BEGIN

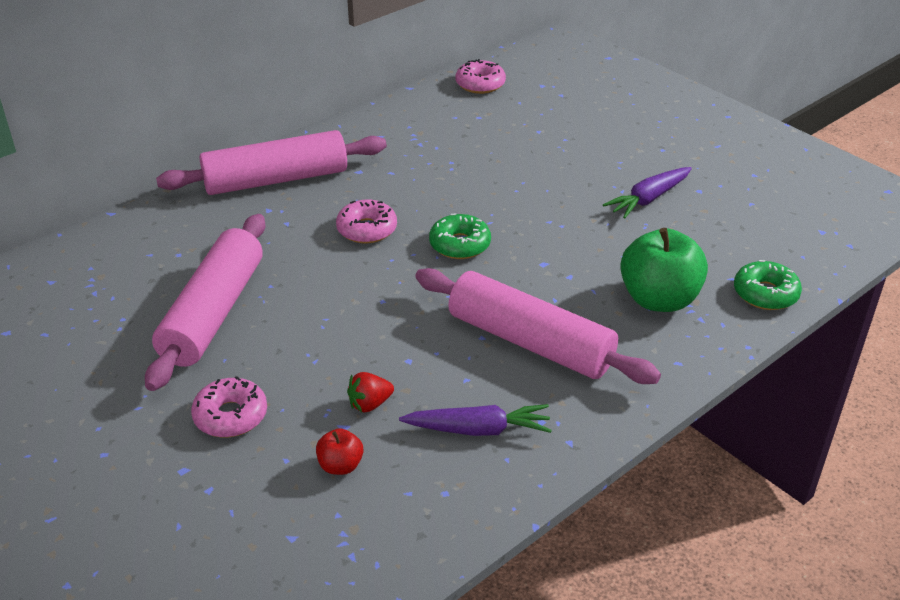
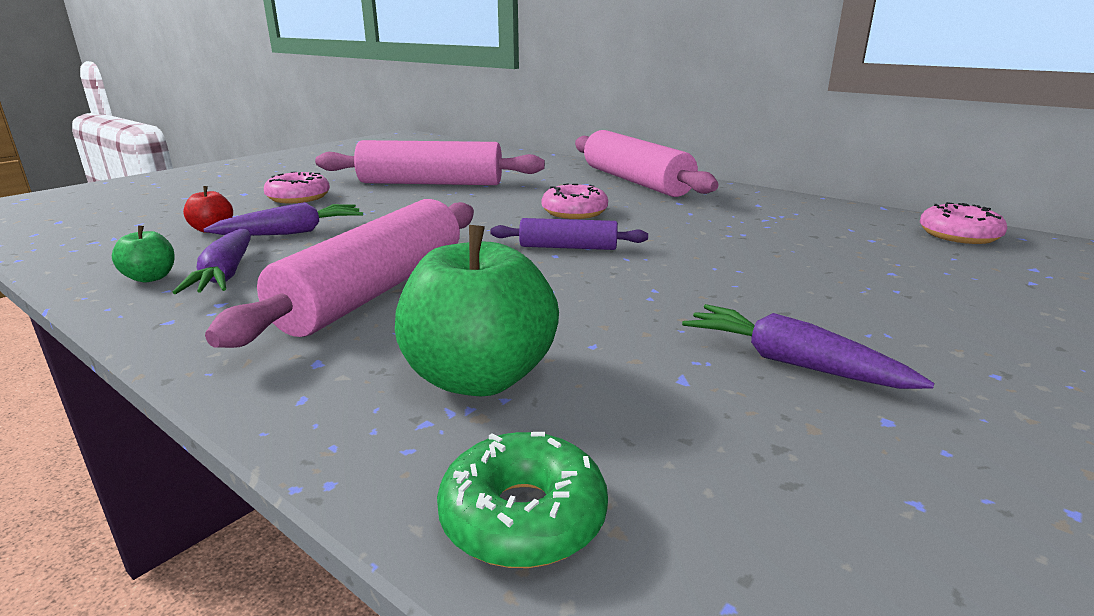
camera: 80 degrees right, 15 degrees down
red strawberry [347,372,394,413] -> purple carrot [204,202,363,236]
green donut [429,214,491,259] -> purple rolling pin [490,218,648,250]
none -> green apple [112,225,174,282]

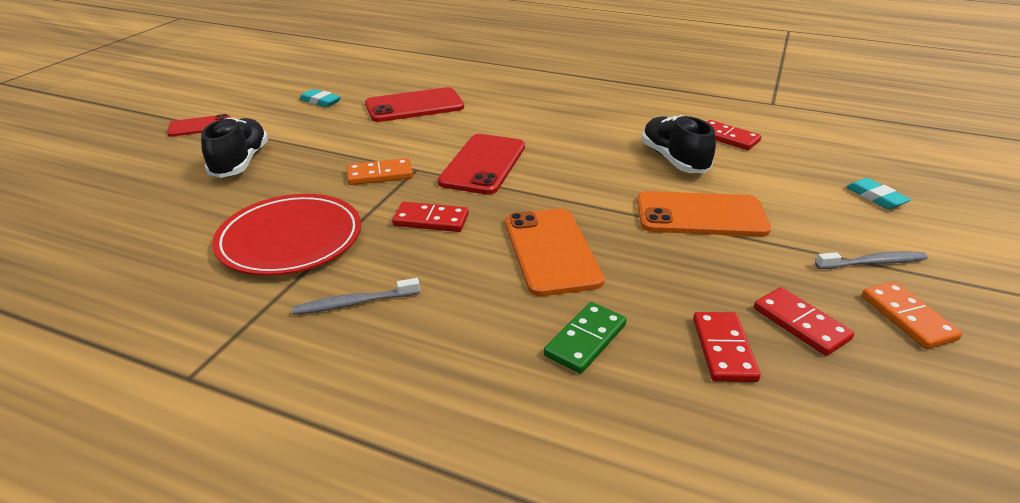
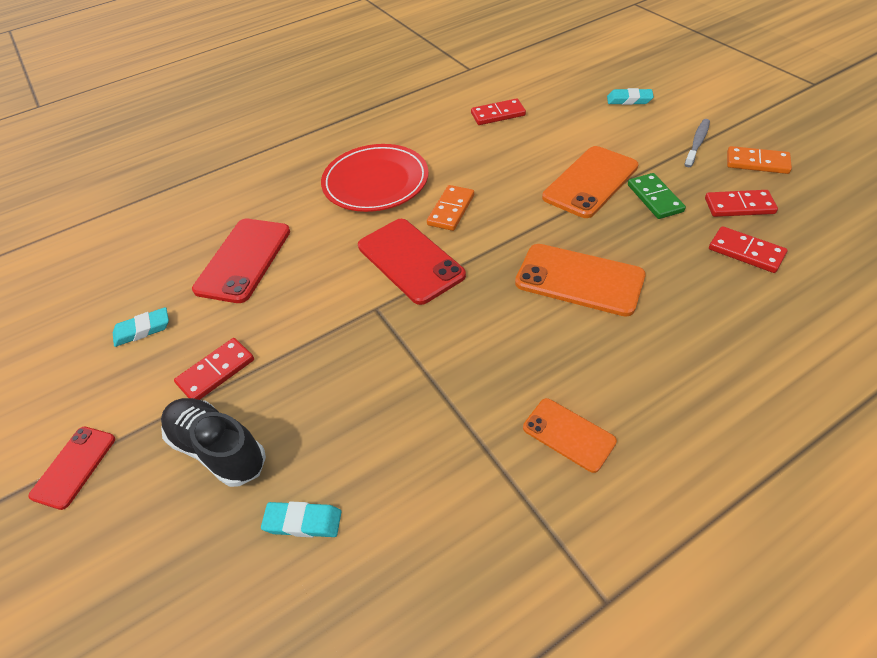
camera: 50 degrees left, 15 degrees up
red plate [212,194,361,276] -> red plate moved to [321,144,429,212]
grey toothbrush [292,278,420,315] -> orange phone [523,398,617,473]
orange domino [347,158,413,185] -> orange domino moved to [427,185,474,231]
red domino [392,202,469,232] -> red domino moved to [174,338,254,400]
green domino [544,302,627,374] -> green domino moved to [628,173,686,219]
black shoe [642,115,716,173] -> none
none -> turquoise eraser [261,501,341,537]

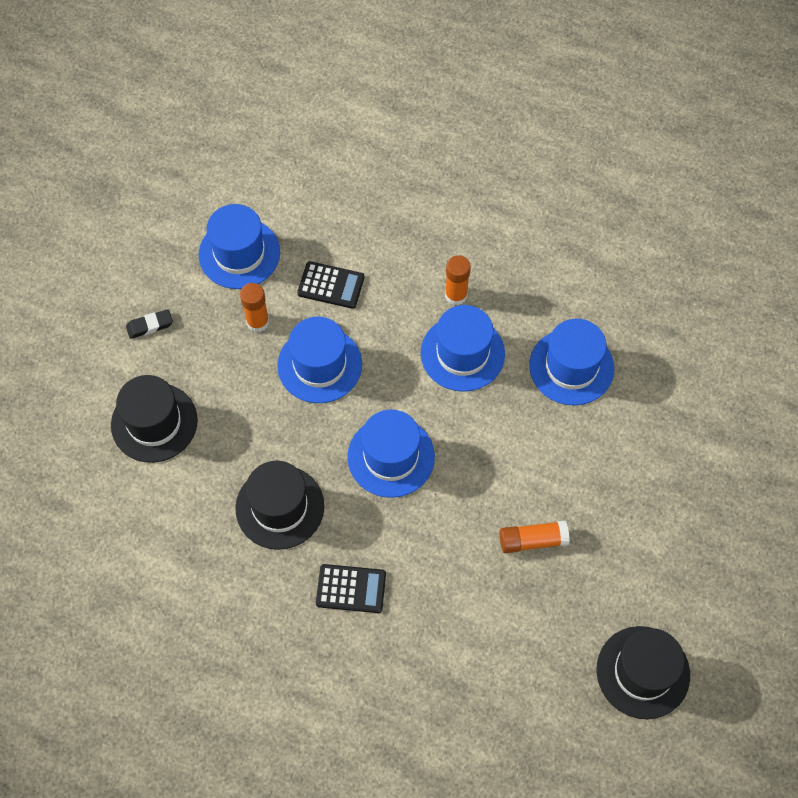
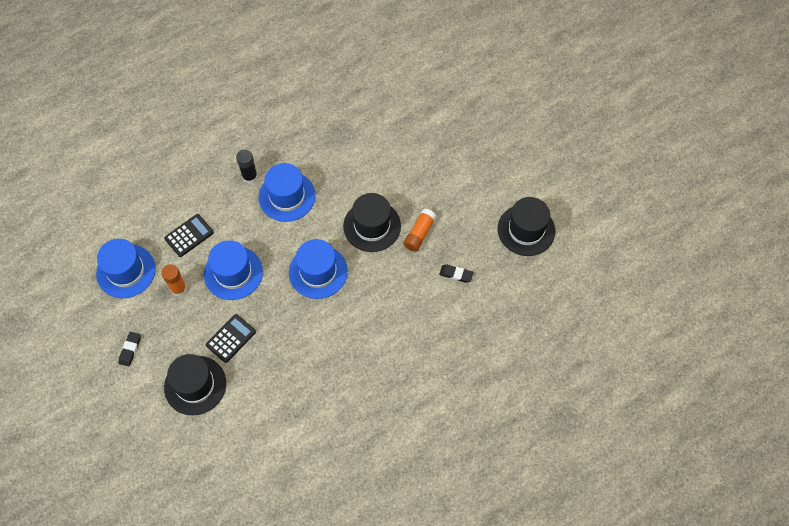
camera: 55 degrees left, 0 degrees up
black hat [235,461,324,550] -> black hat moved to [343,193,401,252]
black calculator [316,564,386,613] -> black calculator moved to [206,314,256,363]
orange glue stick [445,255,471,305] -> black glue stick [236,149,258,184]
blue hat [529,319,614,406] -> none
none -> black eraser [439,264,473,283]

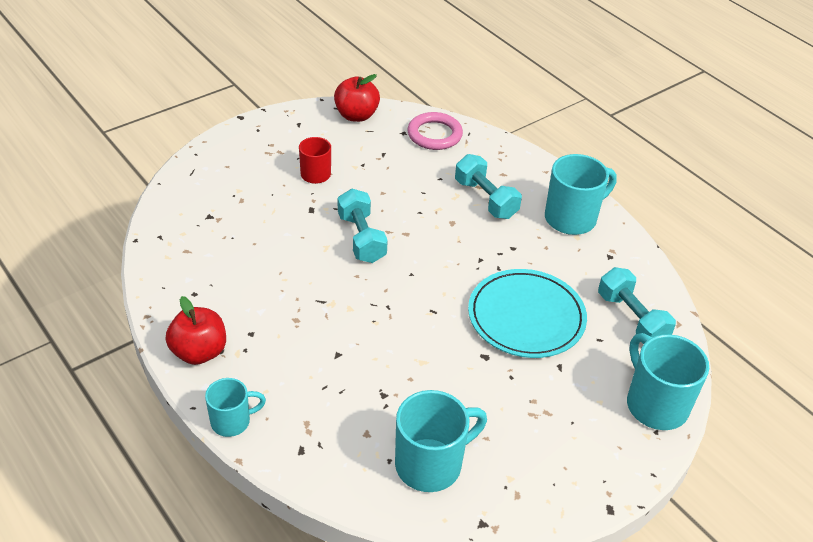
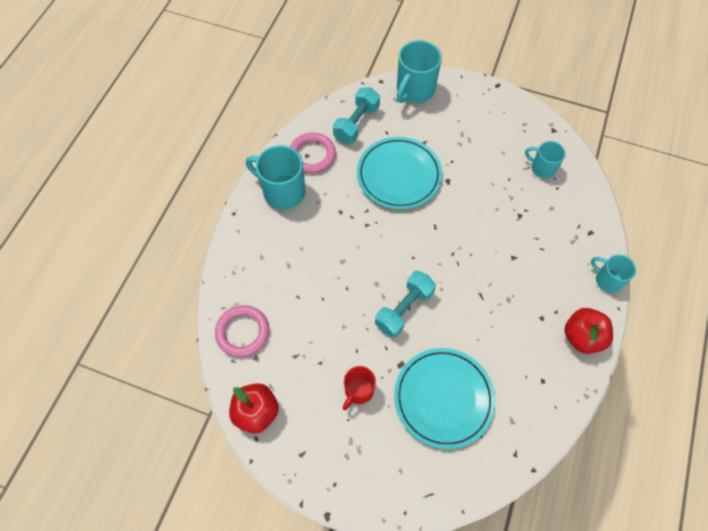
camera: 120 degrees left, 20 degrees up
turquoise mug [395,390,487,492] -> turquoise mug [525,141,566,179], size x0.60
turquoise dumbbell [455,154,522,219] -> none
none -> pink ring [290,133,336,173]
none -> turquoise plate [394,348,495,449]

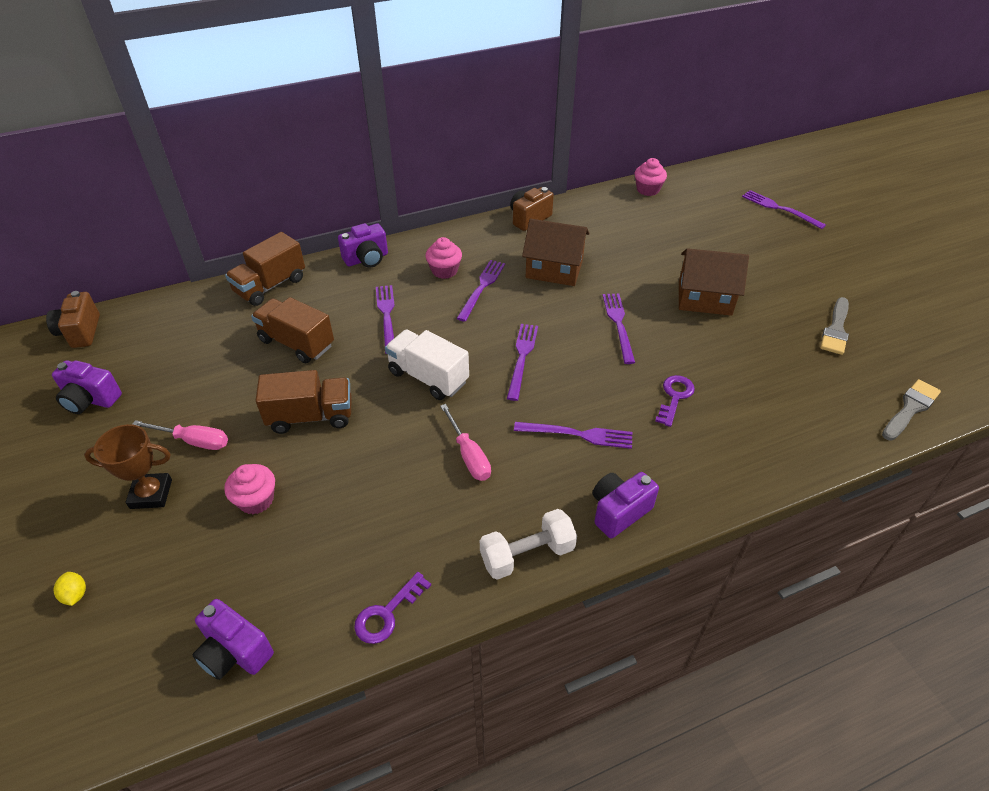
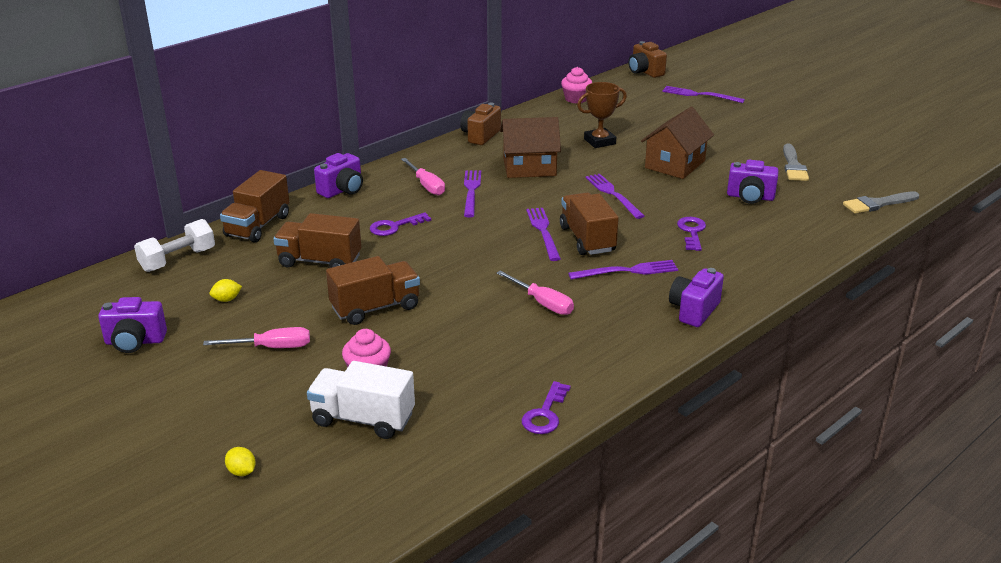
camera: 20 degrees left, 15 degrees down
brown camera [46,291,100,348] -> brown camera moved to [628,41,667,78]
brown trophy [84,424,172,509] -> brown trophy moved to [577,82,627,148]
purple camera [193,599,274,680] -> purple camera moved to [727,160,779,204]
purple fork [376,285,395,354] -> purple key [370,212,431,236]
white truck [385,330,469,400] -> white truck moved to [307,361,415,439]
pink cupcake [425,237,462,279] -> pink screwdriver [401,158,445,196]
white dumbbell [480,509,577,580] -> white dumbbell moved to [134,219,215,272]
brown house [679,248,749,316] -> brown house turned 45 degrees counterclockwise [641,107,714,179]
grey brush [882,379,941,441] -> grey brush turned 135 degrees counterclockwise [843,191,919,214]
none -> yellow lemon [210,279,242,302]
none -> brown truck [560,192,619,255]

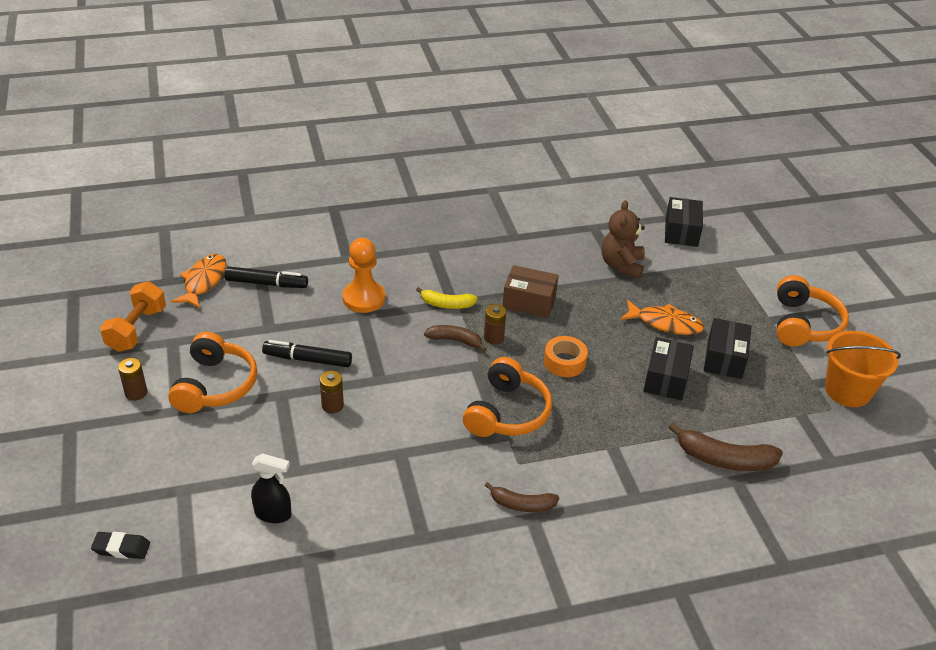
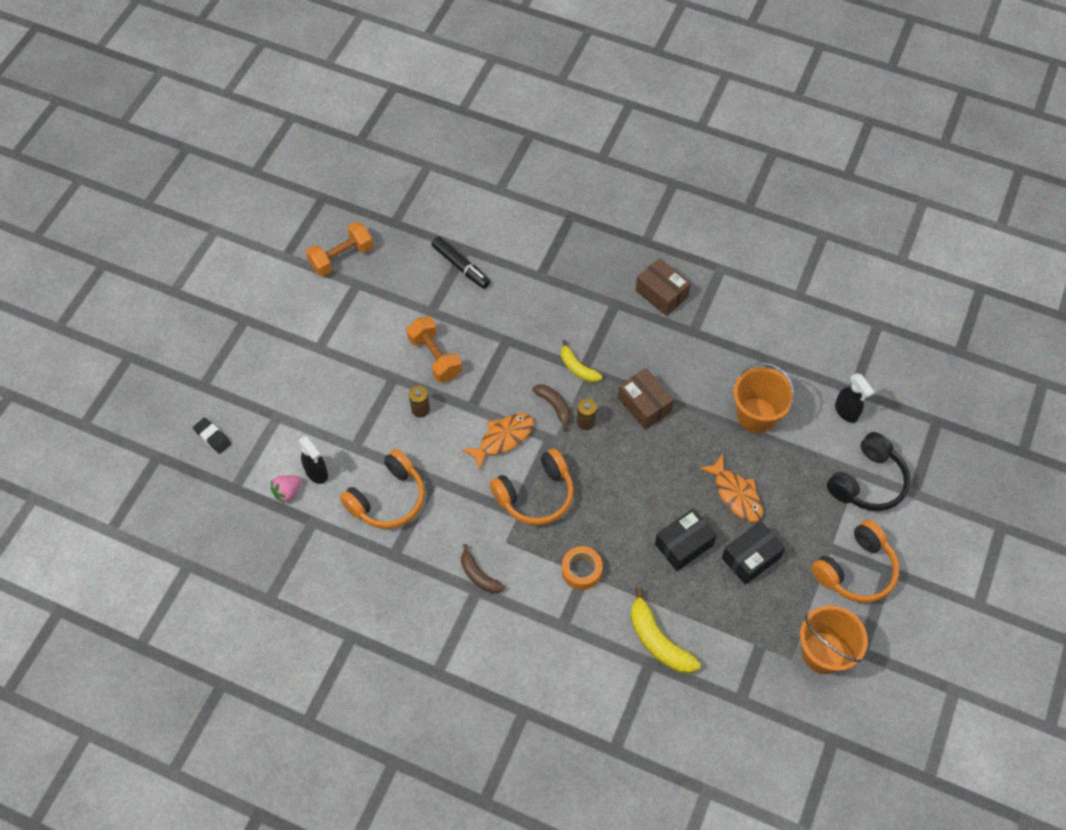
camera: 40 degrees right, 20 degrees up
brown battery [118,358,147,401] -> none
orange headphones [168,332,257,413] -> orange headphones moved to [340,449,425,529]
orange fish [171,254,226,308] -> orange fish moved to [462,413,534,471]
black marker [262,340,352,367] -> orange dumbbell [406,317,462,383]
orange pawn [343,238,385,313] -> none
orange tape [544,336,588,377] -> orange tape moved to [562,546,603,590]
brown teddy bear [602,200,645,279] -> orange bucket [733,362,795,433]
black box [665,197,703,247] -> black spray bottle [835,373,874,423]
brown banana [668,423,783,471] -> yellow banana [631,587,701,673]
none -> pink strawberry [271,475,302,503]
none -> brown box [636,258,691,316]
none -> black headphones [827,432,911,511]

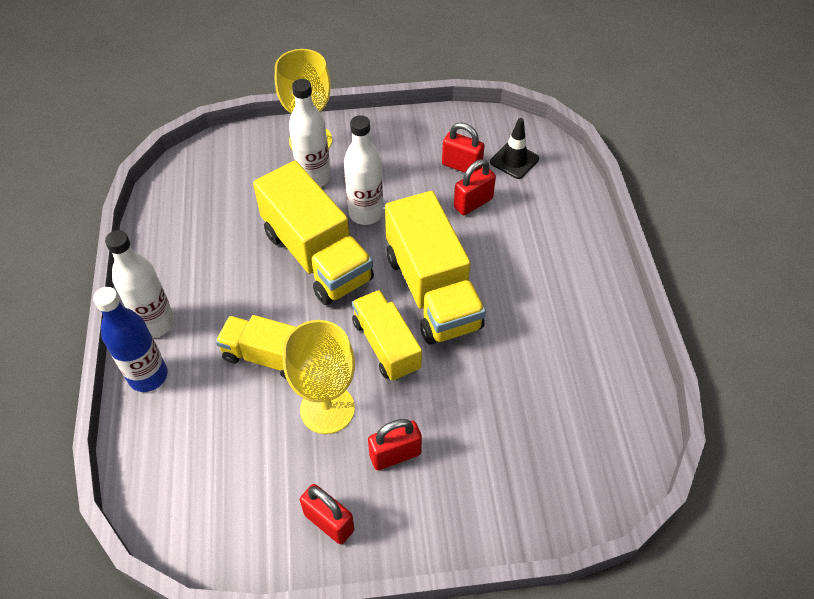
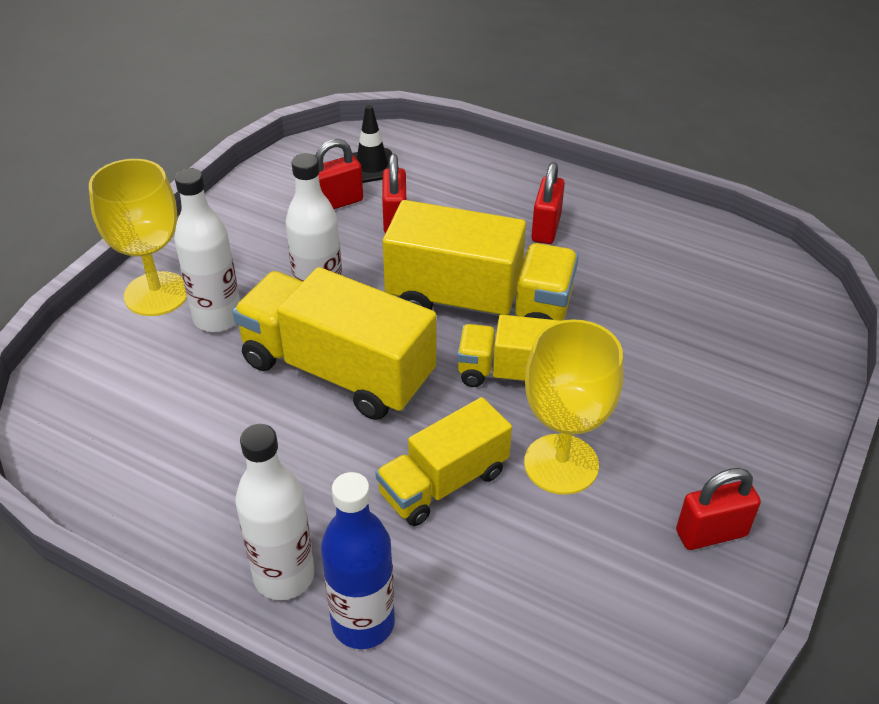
camera: 55 degrees left, 10 degrees down
yellow truck [253,161,374,305] -> yellow truck turned 150 degrees counterclockwise [232,267,437,420]
red padlock [368,419,422,470] -> red padlock moved to [531,162,565,244]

END

◆ Work task
Your reply should hold only the records, duplicated exactly, without any image.

◆ The answer
camera: 80 degrees right, 15 degrees down
red strawberry [347,372,394,413] -> purple carrot [204,202,363,236]
green donut [429,214,491,259] -> purple rolling pin [490,218,648,250]
none -> green apple [112,225,174,282]

camera: 50 degrees left, 15 degrees up
red plate [212,194,361,276] -> red plate moved to [321,144,429,212]
grey toothbrush [292,278,420,315] -> orange phone [523,398,617,473]
orange domino [347,158,413,185] -> orange domino moved to [427,185,474,231]
red domino [392,202,469,232] -> red domino moved to [174,338,254,400]
green domino [544,302,627,374] -> green domino moved to [628,173,686,219]
black shoe [642,115,716,173] -> none
none -> turquoise eraser [261,501,341,537]

camera: 55 degrees left, 0 degrees up
black hat [235,461,324,550] -> black hat moved to [343,193,401,252]
black calculator [316,564,386,613] -> black calculator moved to [206,314,256,363]
orange glue stick [445,255,471,305] -> black glue stick [236,149,258,184]
blue hat [529,319,614,406] -> none
none -> black eraser [439,264,473,283]

camera: 120 degrees left, 20 degrees up
turquoise mug [395,390,487,492] -> turquoise mug [525,141,566,179], size x0.60
turquoise dumbbell [455,154,522,219] -> none
none -> pink ring [290,133,336,173]
none -> turquoise plate [394,348,495,449]

camera: 20 degrees left, 15 degrees down
brown camera [46,291,100,348] -> brown camera moved to [628,41,667,78]
brown trophy [84,424,172,509] -> brown trophy moved to [577,82,627,148]
purple camera [193,599,274,680] -> purple camera moved to [727,160,779,204]
purple fork [376,285,395,354] -> purple key [370,212,431,236]
white truck [385,330,469,400] -> white truck moved to [307,361,415,439]
pink cupcake [425,237,462,279] -> pink screwdriver [401,158,445,196]
white dumbbell [480,509,577,580] -> white dumbbell moved to [134,219,215,272]
brown house [679,248,749,316] -> brown house turned 45 degrees counterclockwise [641,107,714,179]
grey brush [882,379,941,441] -> grey brush turned 135 degrees counterclockwise [843,191,919,214]
none -> yellow lemon [210,279,242,302]
none -> brown truck [560,192,619,255]

camera: 40 degrees right, 20 degrees up
brown battery [118,358,147,401] -> none
orange headphones [168,332,257,413] -> orange headphones moved to [340,449,425,529]
orange fish [171,254,226,308] -> orange fish moved to [462,413,534,471]
black marker [262,340,352,367] -> orange dumbbell [406,317,462,383]
orange pawn [343,238,385,313] -> none
orange tape [544,336,588,377] -> orange tape moved to [562,546,603,590]
brown teddy bear [602,200,645,279] -> orange bucket [733,362,795,433]
black box [665,197,703,247] -> black spray bottle [835,373,874,423]
brown banana [668,423,783,471] -> yellow banana [631,587,701,673]
none -> pink strawberry [271,475,302,503]
none -> brown box [636,258,691,316]
none -> black headphones [827,432,911,511]

camera: 55 degrees left, 10 degrees down
yellow truck [253,161,374,305] -> yellow truck turned 150 degrees counterclockwise [232,267,437,420]
red padlock [368,419,422,470] -> red padlock moved to [531,162,565,244]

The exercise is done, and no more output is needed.